** start Given information **

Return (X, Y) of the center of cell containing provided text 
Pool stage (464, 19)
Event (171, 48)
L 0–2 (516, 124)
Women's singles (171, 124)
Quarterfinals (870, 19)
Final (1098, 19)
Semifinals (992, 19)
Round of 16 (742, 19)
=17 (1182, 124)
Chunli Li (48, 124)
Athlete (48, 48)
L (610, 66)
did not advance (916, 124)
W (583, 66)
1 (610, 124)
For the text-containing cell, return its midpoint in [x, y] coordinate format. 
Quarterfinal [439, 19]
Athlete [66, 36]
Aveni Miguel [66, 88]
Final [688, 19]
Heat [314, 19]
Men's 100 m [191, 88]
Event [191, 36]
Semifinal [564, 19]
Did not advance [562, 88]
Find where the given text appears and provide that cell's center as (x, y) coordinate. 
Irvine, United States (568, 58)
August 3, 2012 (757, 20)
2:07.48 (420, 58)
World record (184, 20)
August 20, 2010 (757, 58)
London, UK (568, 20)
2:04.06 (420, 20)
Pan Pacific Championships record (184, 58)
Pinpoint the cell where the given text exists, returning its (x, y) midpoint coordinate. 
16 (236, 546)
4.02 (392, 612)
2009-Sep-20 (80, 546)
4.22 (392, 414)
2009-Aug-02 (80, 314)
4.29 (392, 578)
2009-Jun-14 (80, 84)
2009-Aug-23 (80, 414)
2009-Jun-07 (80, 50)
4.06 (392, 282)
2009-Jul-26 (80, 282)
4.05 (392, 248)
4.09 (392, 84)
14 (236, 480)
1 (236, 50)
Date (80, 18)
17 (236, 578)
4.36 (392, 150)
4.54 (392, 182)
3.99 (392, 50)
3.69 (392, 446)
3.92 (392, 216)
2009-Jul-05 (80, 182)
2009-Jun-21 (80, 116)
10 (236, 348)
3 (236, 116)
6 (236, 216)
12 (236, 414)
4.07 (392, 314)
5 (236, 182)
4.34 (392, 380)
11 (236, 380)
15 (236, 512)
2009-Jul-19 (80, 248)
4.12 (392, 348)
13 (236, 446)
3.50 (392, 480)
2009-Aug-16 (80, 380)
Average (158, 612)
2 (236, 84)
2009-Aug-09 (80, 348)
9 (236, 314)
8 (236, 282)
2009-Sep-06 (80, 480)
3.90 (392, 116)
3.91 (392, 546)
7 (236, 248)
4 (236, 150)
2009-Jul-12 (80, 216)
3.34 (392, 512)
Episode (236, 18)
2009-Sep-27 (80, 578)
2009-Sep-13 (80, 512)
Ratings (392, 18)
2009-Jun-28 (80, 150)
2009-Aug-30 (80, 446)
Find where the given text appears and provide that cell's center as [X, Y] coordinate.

** end Given information **

§ Work to complete
Reproduce all of the entries above word for word, keeping every line and character unchanged.

§ Full answer
Return (X, Y) of the center of cell containing provided text 
Pool stage (464, 19)
Event (171, 48)
L 0–2 (516, 124)
Women's singles (171, 124)
Quarterfinals (870, 19)
Final (1098, 19)
Semifinals (992, 19)
Round of 16 (742, 19)
=17 (1182, 124)
Chunli Li (48, 124)
Athlete (48, 48)
L (610, 66)
did not advance (916, 124)
W (583, 66)
1 (610, 124)
For the text-containing cell, return its midpoint in [x, y] coordinate format. 
Quarterfinal [439, 19]
Athlete [66, 36]
Aveni Miguel [66, 88]
Final [688, 19]
Heat [314, 19]
Men's 100 m [191, 88]
Event [191, 36]
Semifinal [564, 19]
Did not advance [562, 88]
Find where the given text appears and provide that cell's center as (x, y) coordinate. 
Irvine, United States (568, 58)
August 3, 2012 (757, 20)
2:07.48 (420, 58)
World record (184, 20)
August 20, 2010 (757, 58)
London, UK (568, 20)
2:04.06 (420, 20)
Pan Pacific Championships record (184, 58)
Pinpoint the cell where the given text exists, returning its (x, y) midpoint coordinate. 
16 (236, 546)
4.02 (392, 612)
2009-Sep-20 (80, 546)
4.22 (392, 414)
2009-Aug-02 (80, 314)
4.29 (392, 578)
2009-Jun-14 (80, 84)
2009-Aug-23 (80, 414)
2009-Jun-07 (80, 50)
4.06 (392, 282)
2009-Jul-26 (80, 282)
4.05 (392, 248)
4.09 (392, 84)
14 (236, 480)
1 (236, 50)
Date (80, 18)
17 (236, 578)
4.36 (392, 150)
4.54 (392, 182)
3.99 (392, 50)
3.69 (392, 446)
3.92 (392, 216)
2009-Jul-05 (80, 182)
2009-Jun-21 (80, 116)
10 (236, 348)
3 (236, 116)
6 (236, 216)
12 (236, 414)
4.07 (392, 314)
5 (236, 182)
4.34 (392, 380)
11 (236, 380)
15 (236, 512)
2009-Jul-19 (80, 248)
4.12 (392, 348)
13 (236, 446)
3.50 (392, 480)
2009-Aug-16 (80, 380)
Average (158, 612)
2 (236, 84)
2009-Aug-09 (80, 348)
9 (236, 314)
8 (236, 282)
2009-Sep-06 (80, 480)
3.90 (392, 116)
3.91 (392, 546)
7 (236, 248)
4 (236, 150)
2009-Jul-12 (80, 216)
3.34 (392, 512)
Episode (236, 18)
2009-Sep-27 (80, 578)
2009-Sep-13 (80, 512)
Ratings (392, 18)
2009-Jun-28 (80, 150)
2009-Aug-30 (80, 446)
Find where the given text appears and provide that cell's center as [X, Y] coordinate.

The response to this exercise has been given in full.